YOUR TASK
Copy out, from the entries below, each line holding the string "golden".

PROVIDED DATA
[Start of Attachment]

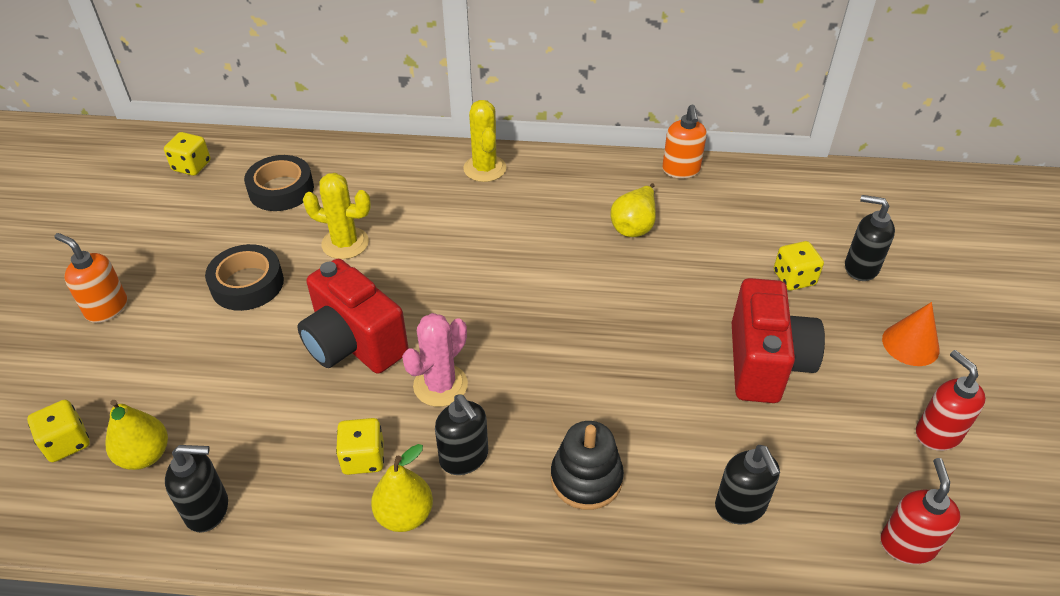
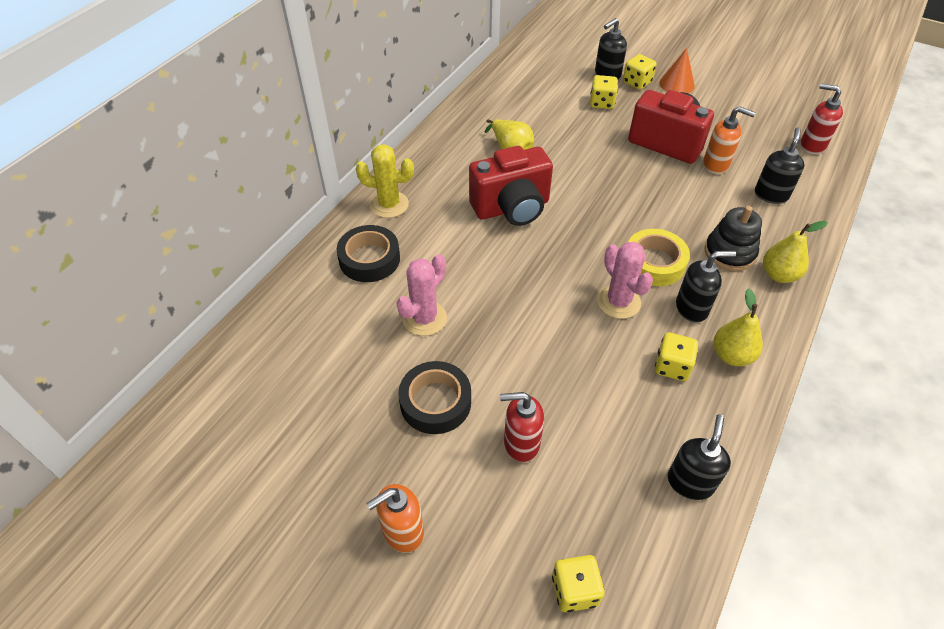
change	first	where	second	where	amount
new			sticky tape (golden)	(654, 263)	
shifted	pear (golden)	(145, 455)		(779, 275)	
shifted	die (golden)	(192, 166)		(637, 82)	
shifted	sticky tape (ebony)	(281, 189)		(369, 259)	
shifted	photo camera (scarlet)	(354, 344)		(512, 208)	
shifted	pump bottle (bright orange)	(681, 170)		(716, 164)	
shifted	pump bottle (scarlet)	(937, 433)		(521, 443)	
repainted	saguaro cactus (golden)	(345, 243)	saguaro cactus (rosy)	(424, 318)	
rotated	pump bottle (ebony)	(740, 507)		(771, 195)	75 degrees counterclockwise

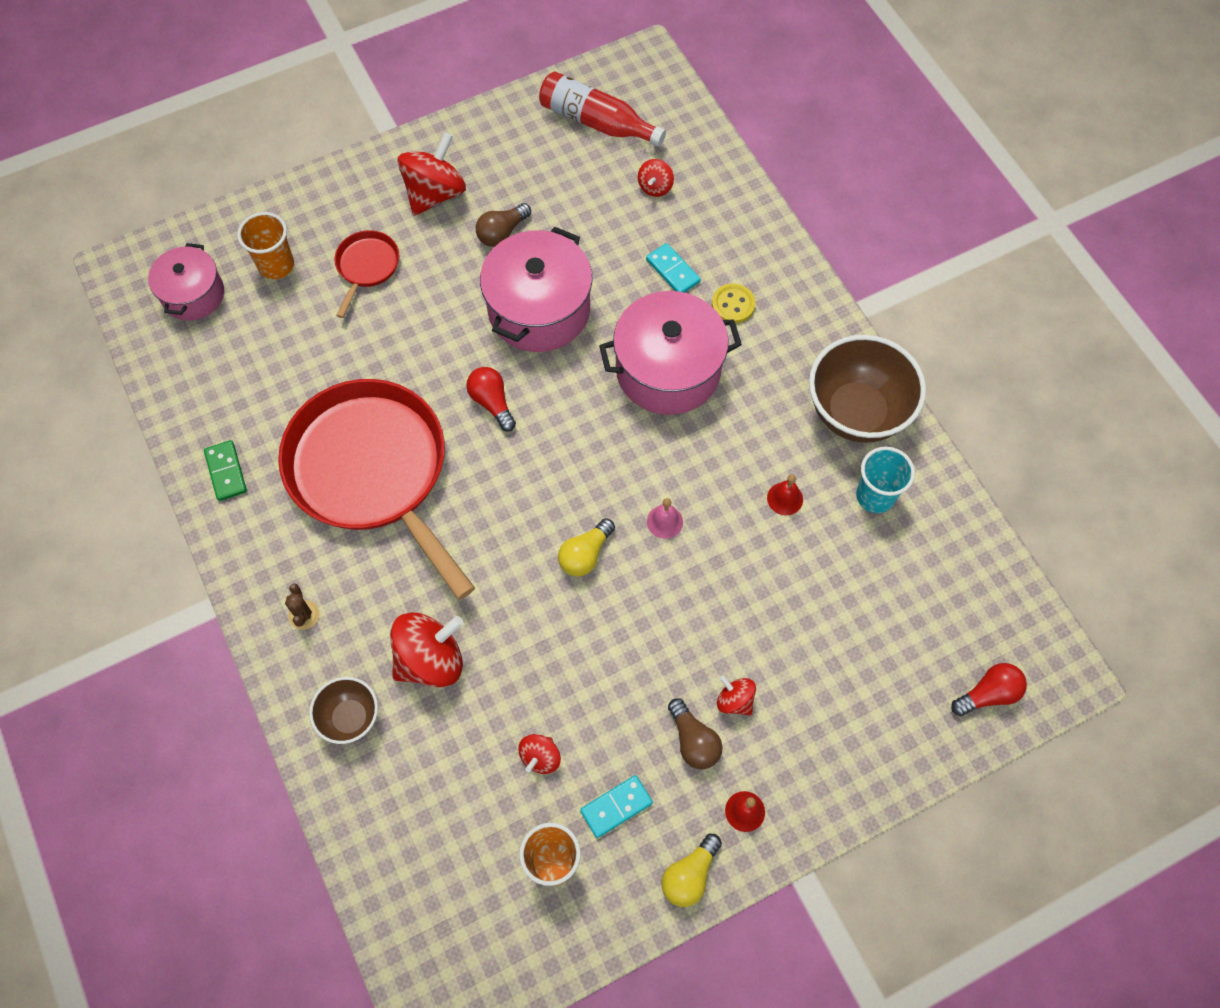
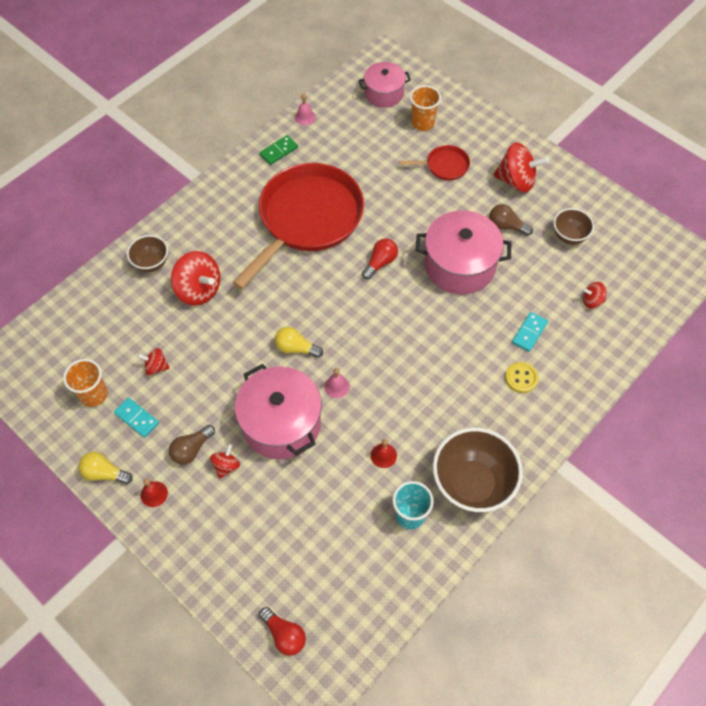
change	first	where	second	where	amount
gone	saguaro cactus (russet)	(304, 615)			
gone	bottle (scarlet)	(596, 122)			
new			school bell (rosy)	(305, 117)	
new			bowl (russet)	(569, 236)	
shifted	cooking pot (rosy)	(668, 370)		(281, 423)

[End of Attachment]

SOLUTION BELOW
new			sticky tape (golden)	(654, 263)	
shifted	pear (golden)	(145, 455)		(779, 275)	
shifted	die (golden)	(192, 166)		(637, 82)	
repainted	saguaro cactus (golden)	(345, 243)	saguaro cactus (rosy)	(424, 318)	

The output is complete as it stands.